::: Records to use :::

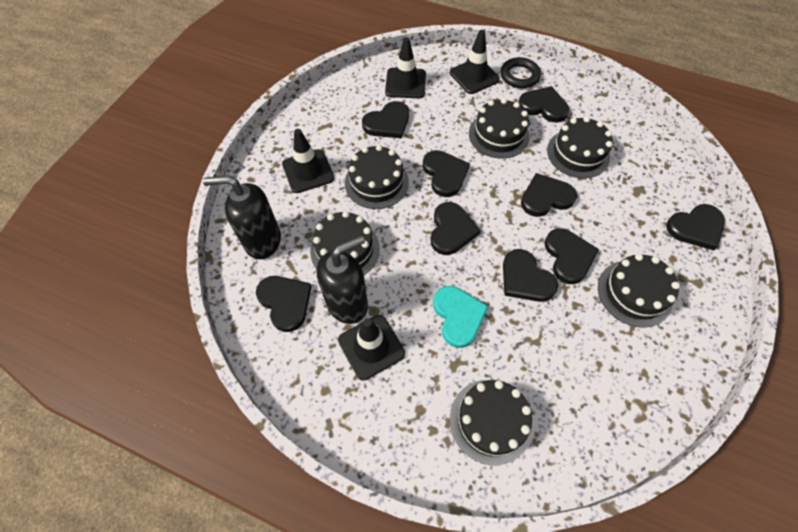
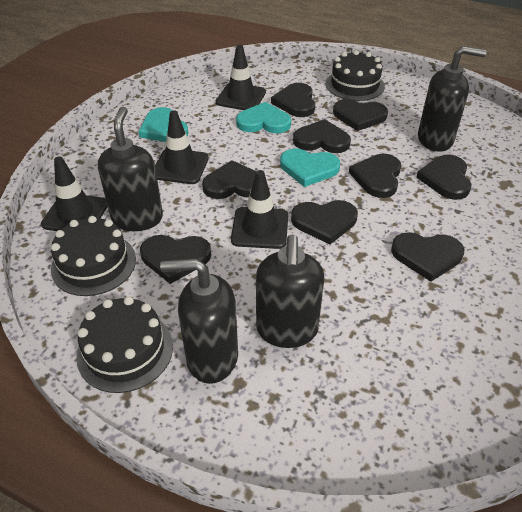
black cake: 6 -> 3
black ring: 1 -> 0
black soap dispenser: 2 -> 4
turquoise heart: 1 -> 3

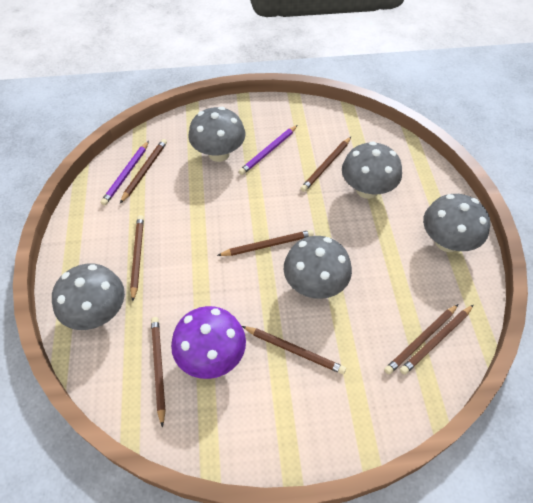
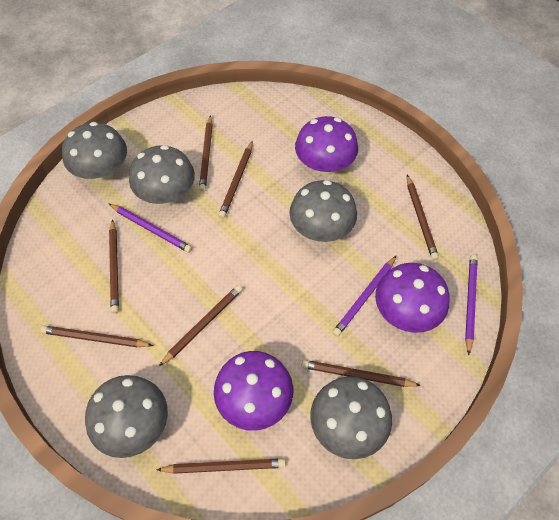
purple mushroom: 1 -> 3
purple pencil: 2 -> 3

:::

* [Task statement]:
If a line of the data holds the string "black", list it.

* [Written answer]:
black cake: 6 -> 3
black ring: 1 -> 0
black soap dispenser: 2 -> 4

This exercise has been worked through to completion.